**Stored data**
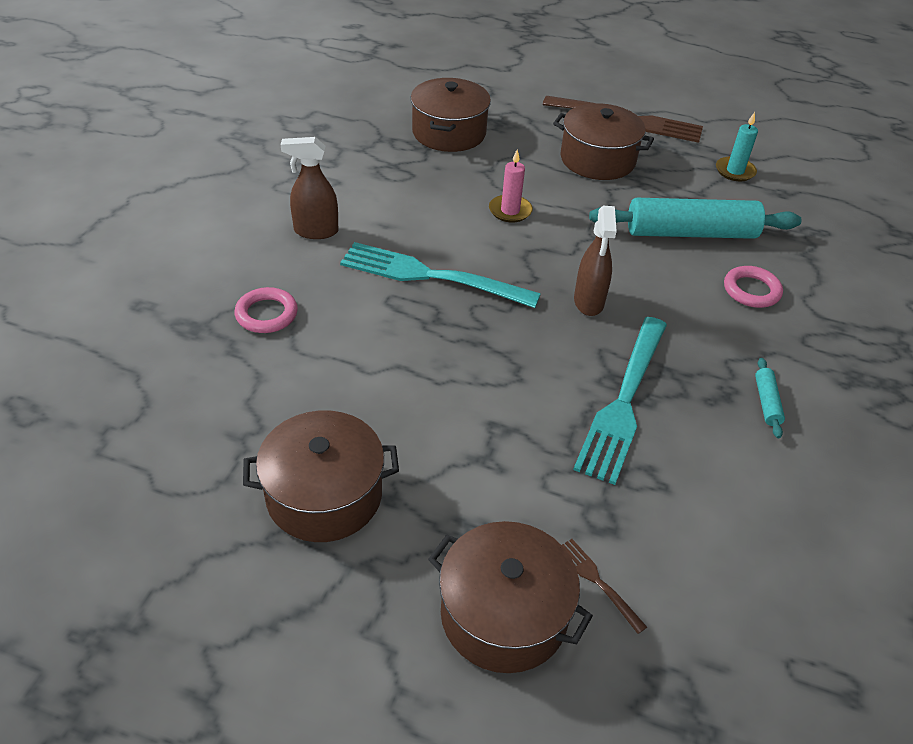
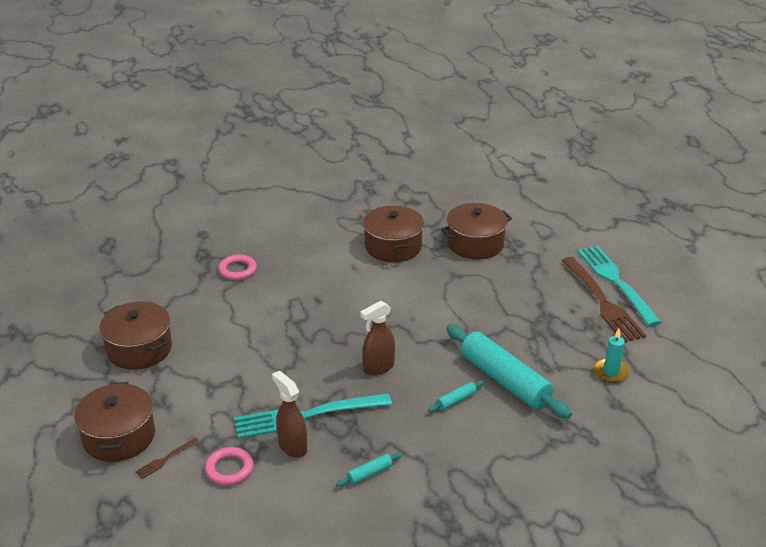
camera: 55 degrees right, 10 degrees down
(315, 231) = (319, 249): brown spray bottle -> brown spray bottle (292, 446)
(431, 276) = (330, 303): turquoise fork -> turquoise fork (616, 282)
(510, 211) = (427, 301): pink candle -> none
(597, 160) = (533, 310): brown pot -> brown pot (393, 246)
(598, 582) = (165, 459): brown fork -> brown fork turned 150 degrees counterclockwise
(694, 279) = (456, 400): none -> turquoise rolling pin
(751, 290) = (476, 429): pink ring -> pink ring (229, 469)

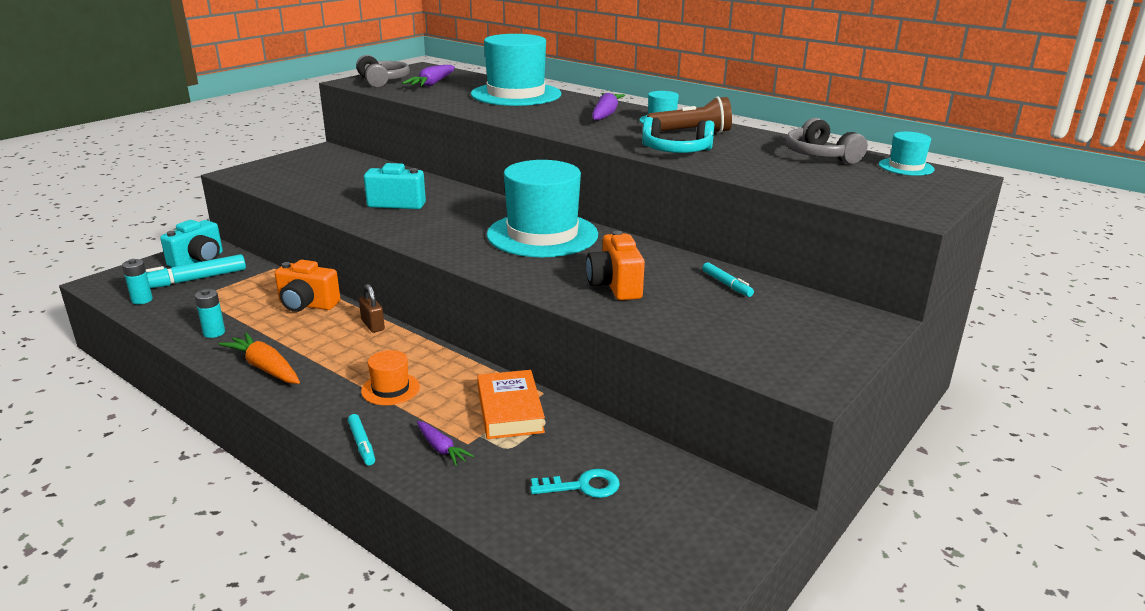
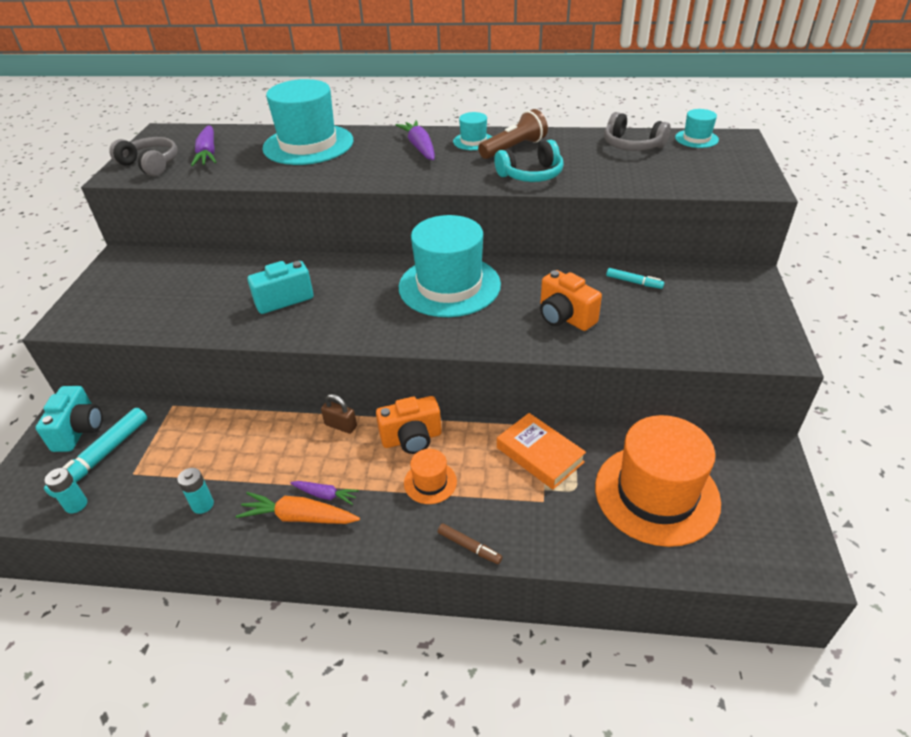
camera: 30 degrees left, 15 degrees up
(307, 305) = (256, 432): orange camera -> orange camera (412, 439)
(362, 444) = (469, 547): turquoise marker -> brown marker
(441, 448) = (531, 516): purple carrot -> purple carrot (325, 495)
(583, 486) = (656, 494): turquoise key -> orange hat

**YOUR ASSIGNMENT**
Only the lines above from the one containing "(598, 582) = (165, 459): brown" through the one containing "(362, 444) = (469, 547): turquoise" should be returned, verbatim and inclusive, with pictures excluded.

**FINAL ANSWER**
(598, 582) = (165, 459): brown fork -> brown fork turned 150 degrees counterclockwise
(694, 279) = (456, 400): none -> turquoise rolling pin
(751, 290) = (476, 429): pink ring -> pink ring (229, 469)

camera: 30 degrees left, 15 degrees up
(307, 305) = (256, 432): orange camera -> orange camera (412, 439)
(362, 444) = (469, 547): turquoise marker -> brown marker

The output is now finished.